[EXERCISE DATA]

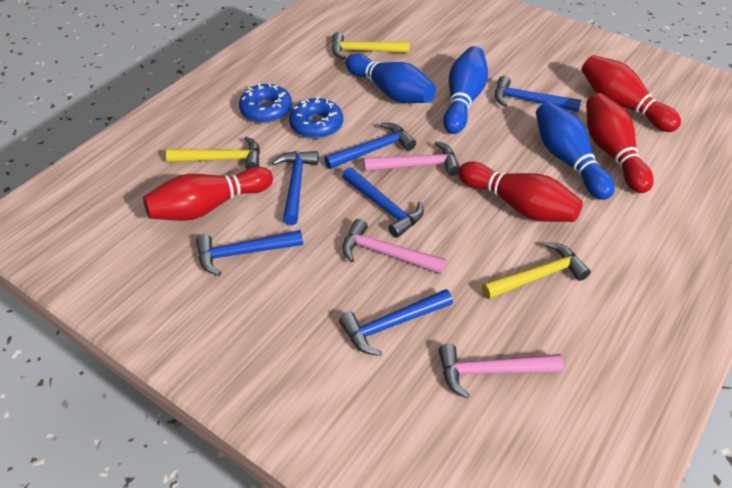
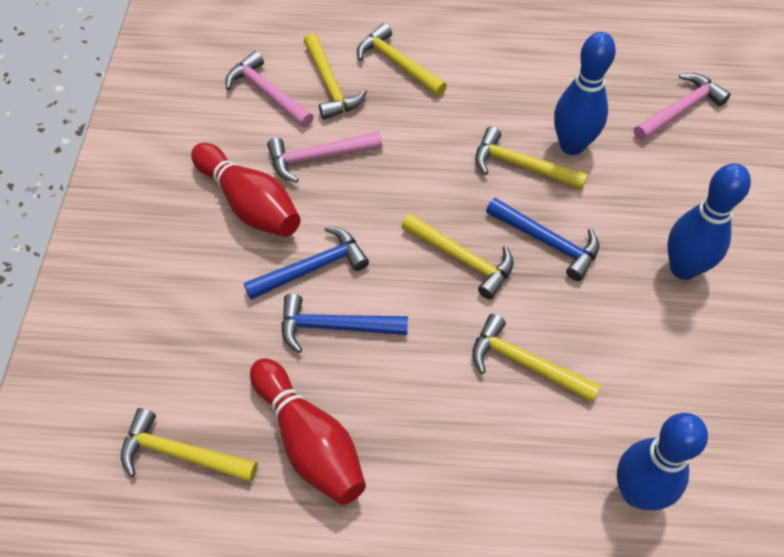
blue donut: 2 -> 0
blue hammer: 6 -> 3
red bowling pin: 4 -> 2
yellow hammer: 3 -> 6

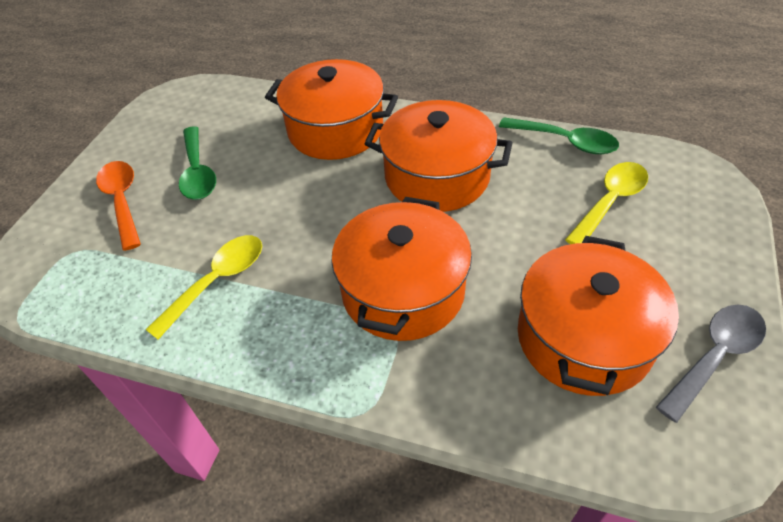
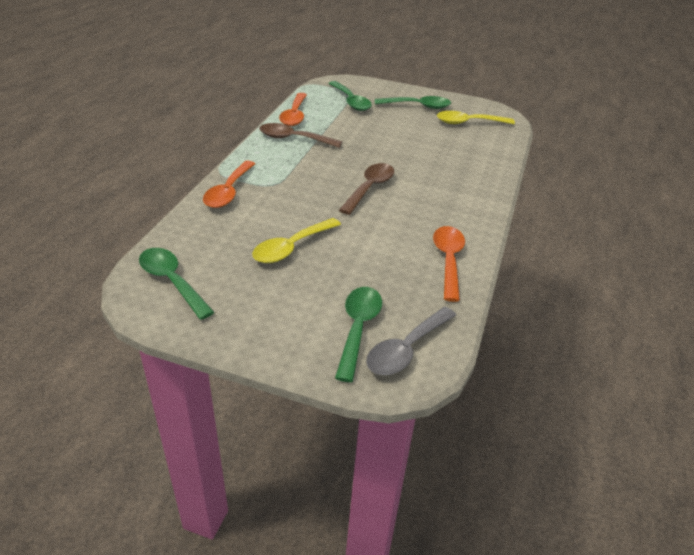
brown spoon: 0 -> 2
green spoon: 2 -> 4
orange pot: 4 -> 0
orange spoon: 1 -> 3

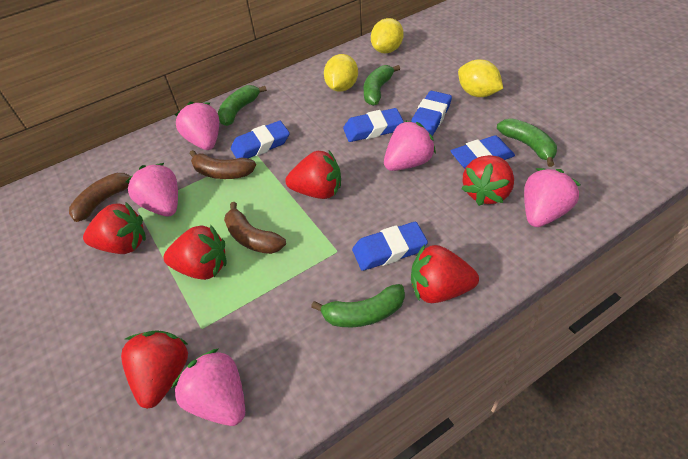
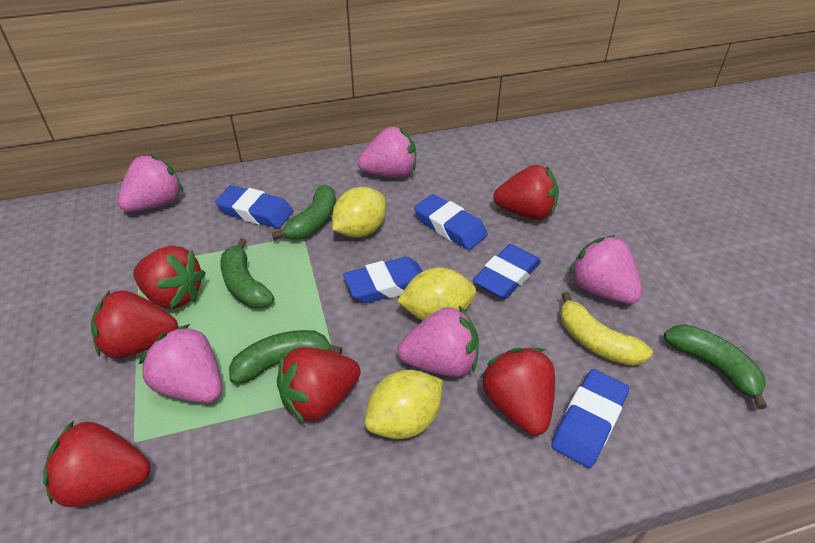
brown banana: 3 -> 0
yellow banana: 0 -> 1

[/EXERCISE DATA]

TASK STATEMENT
The answer should consist only of the lines from the line with "red bowling pin: 4 -> 2" through the last line of the data, repeated exactly; pictures stay out.

RESULT BELOW
red bowling pin: 4 -> 2
yellow hammer: 3 -> 6

brown spoon: 0 -> 2
green spoon: 2 -> 4
orange pot: 4 -> 0
orange spoon: 1 -> 3

brown banana: 3 -> 0
yellow banana: 0 -> 1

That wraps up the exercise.